* [Required work] Without including any images, set down the records below exactly.

* [Source data]
*** Block opens ***
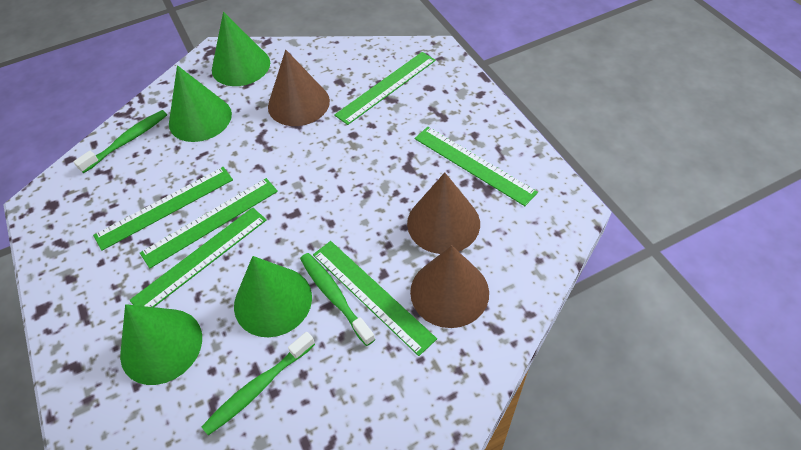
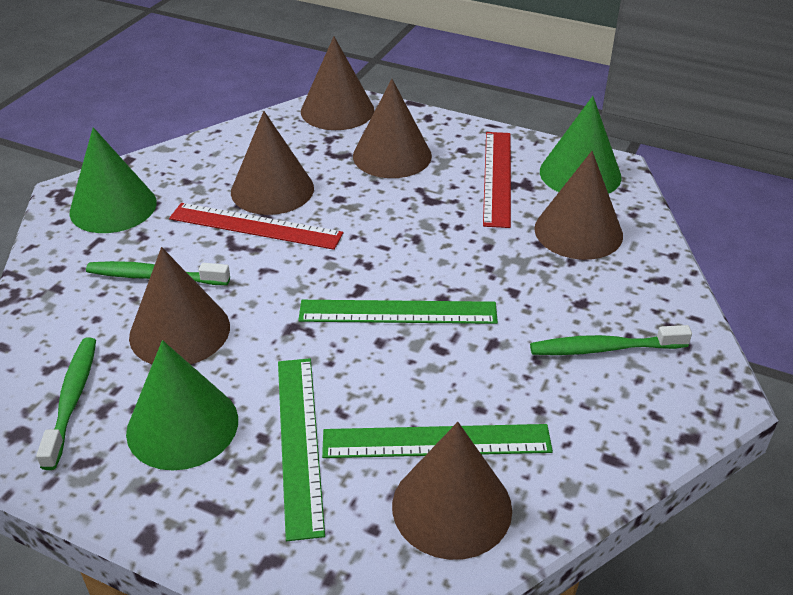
brown cone: 3 -> 6
green cone: 4 -> 3
green ruler: 6 -> 3
red ruler: 0 -> 2

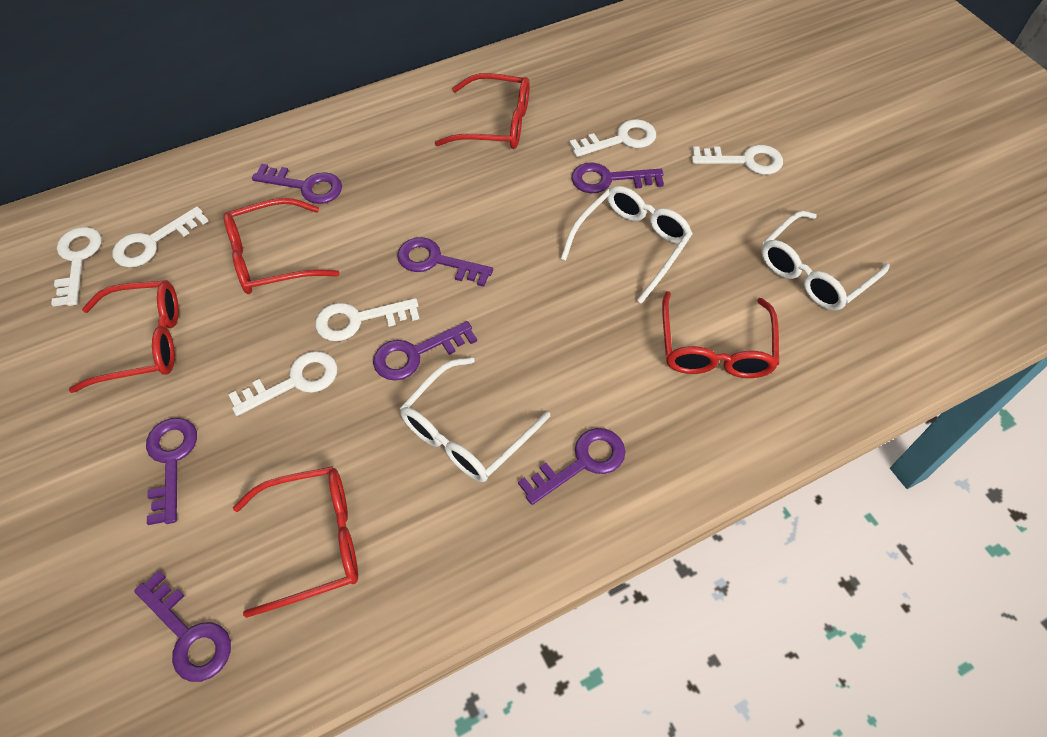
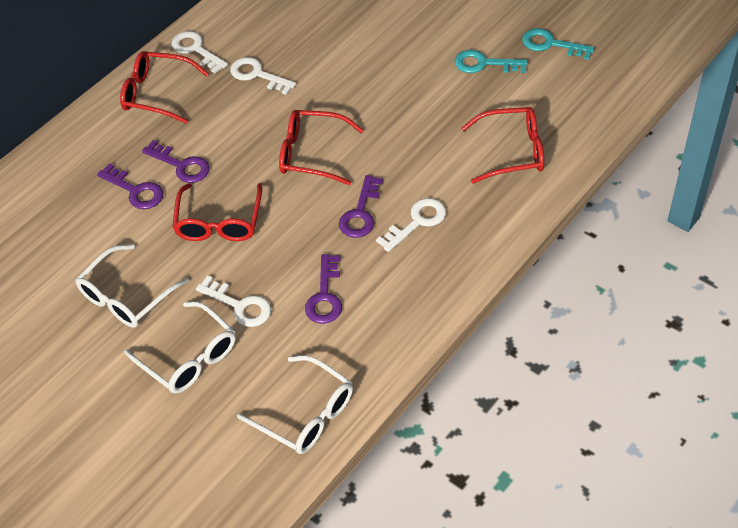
purple key: 7 -> 4
red glasses: 5 -> 4
turquoise key: 0 -> 2
white key: 6 -> 4

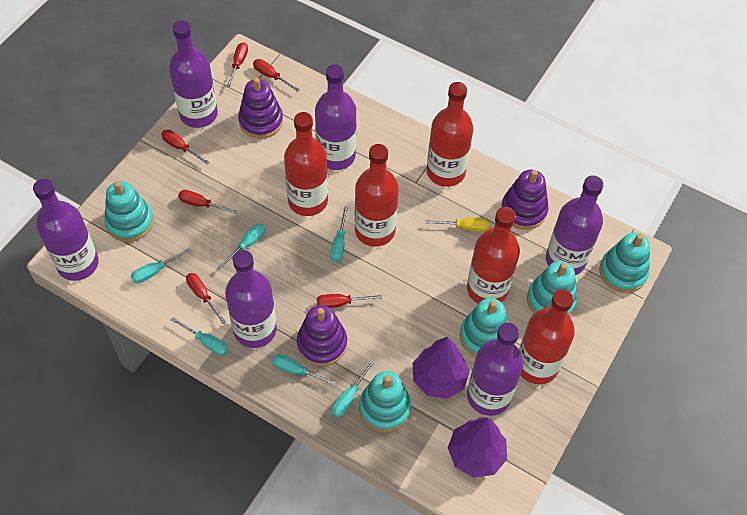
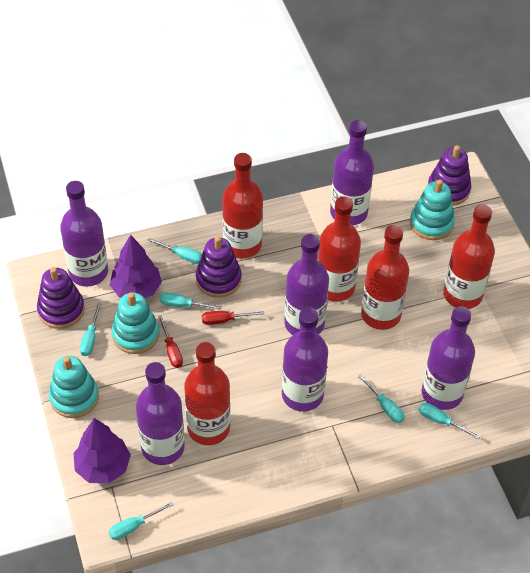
red screwdriver: 6 -> 2
turquoise stacking toy: 5 -> 3
yellow screwdriver: 1 -> 0

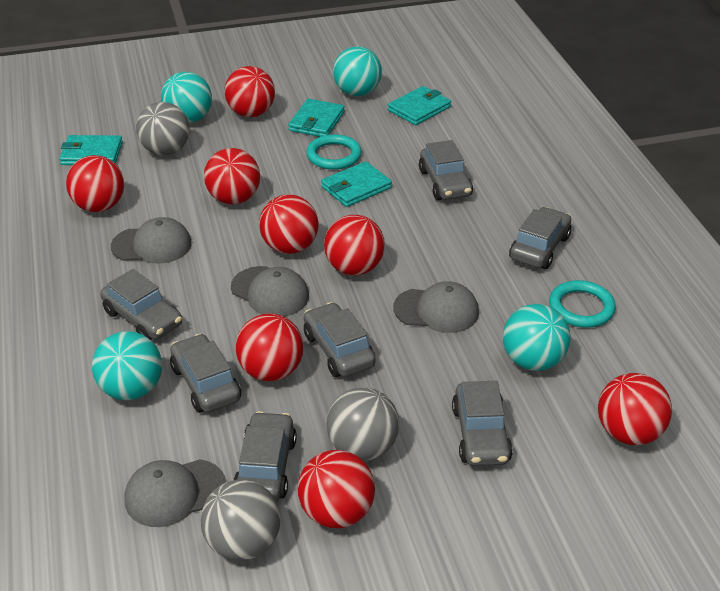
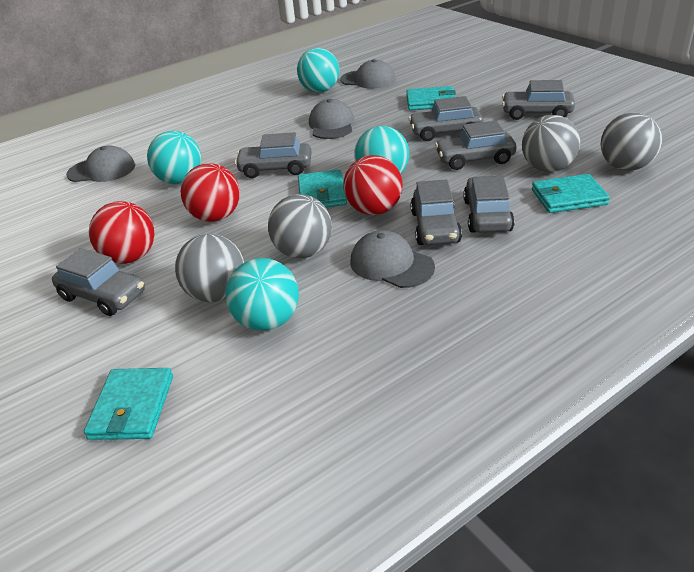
grey ball: 3 -> 4
red ball: 8 -> 3
turquoise ring: 2 -> 0

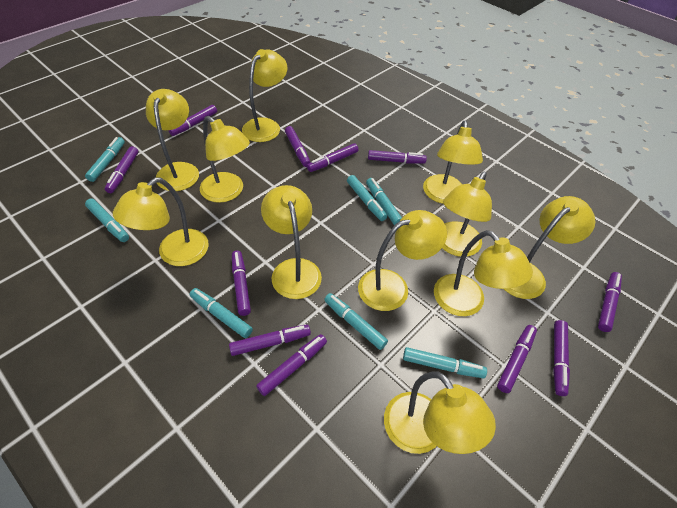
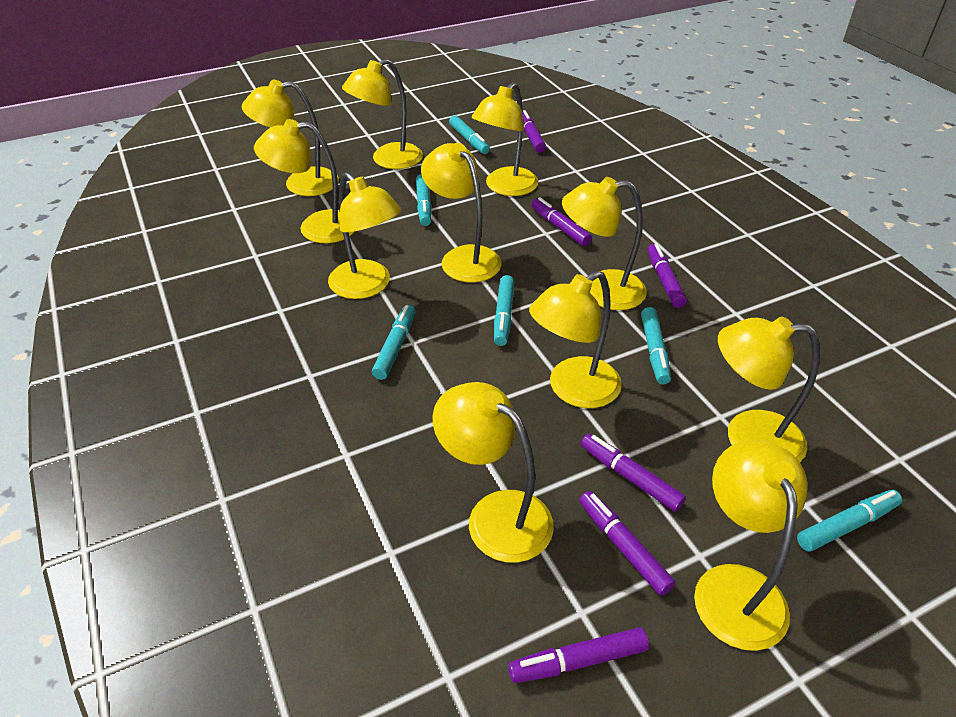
purple marker: 11 -> 6
turquoise marker: 7 -> 6

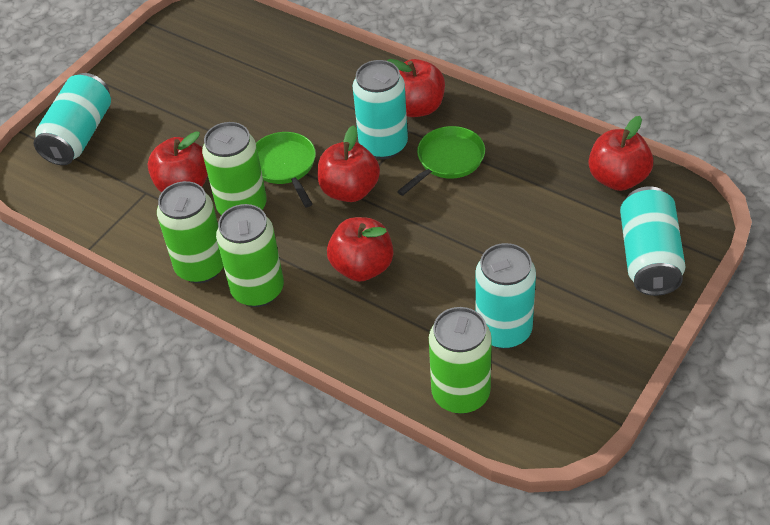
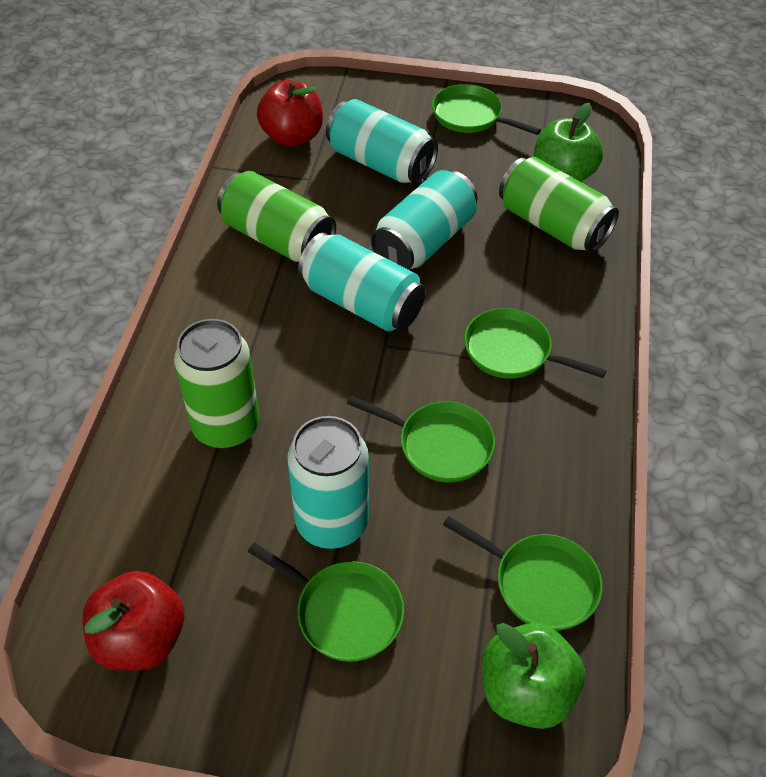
green apple: 0 -> 2
green can: 4 -> 3
green pan: 2 -> 5
red apple: 5 -> 2

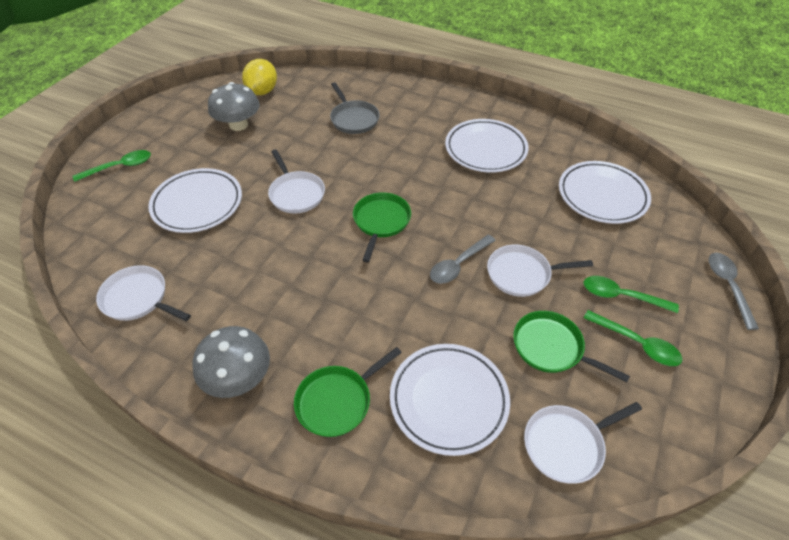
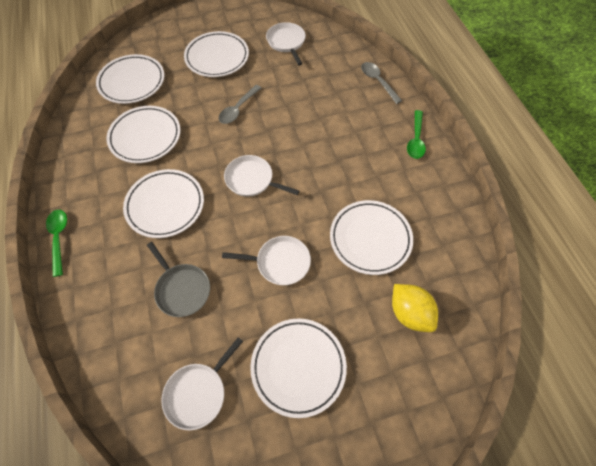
green pan: 3 -> 0
green spoon: 3 -> 2
grey mushroom: 2 -> 0
white plate: 4 -> 6

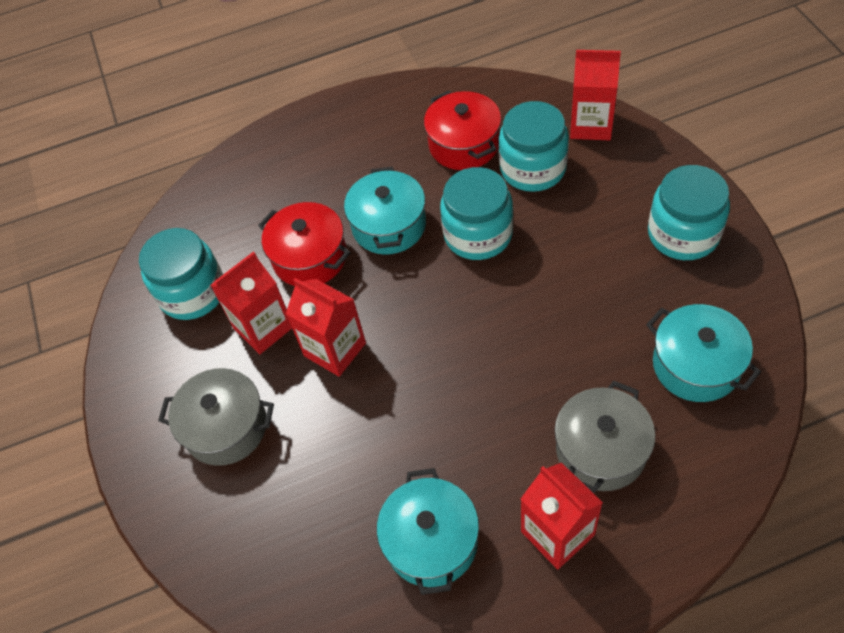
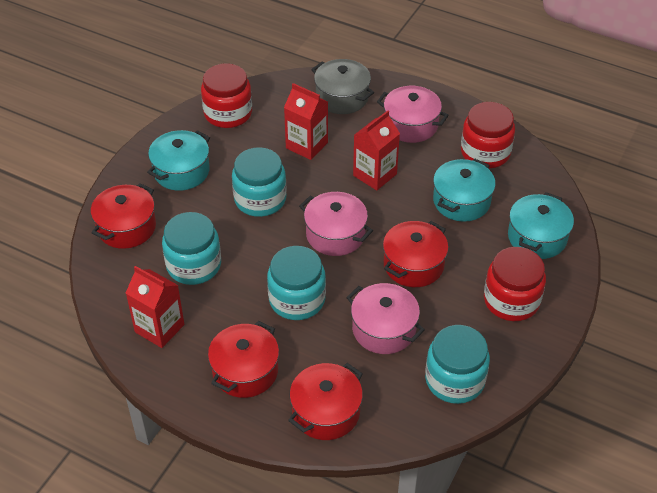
grey pot: 2 -> 1
pink pot: 0 -> 3
red carton: 4 -> 3
red jar: 0 -> 3
red pot: 2 -> 4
*** Block closes ***
* [Response for this exercise]
brown cone: 3 -> 6
green cone: 4 -> 3
green ruler: 6 -> 3
red ruler: 0 -> 2

purple key: 7 -> 4
red glasses: 5 -> 4
turquoise key: 0 -> 2
white key: 6 -> 4

red screwdriver: 6 -> 2
turquoise stacking toy: 5 -> 3
yellow screwdriver: 1 -> 0

grey ball: 3 -> 4
red ball: 8 -> 3
turquoise ring: 2 -> 0

purple marker: 11 -> 6
turquoise marker: 7 -> 6

green apple: 0 -> 2
green can: 4 -> 3
green pan: 2 -> 5
red apple: 5 -> 2

green pan: 3 -> 0
green spoon: 3 -> 2
grey mushroom: 2 -> 0
white plate: 4 -> 6

grey pot: 2 -> 1
pink pot: 0 -> 3
red carton: 4 -> 3
red jar: 0 -> 3
red pot: 2 -> 4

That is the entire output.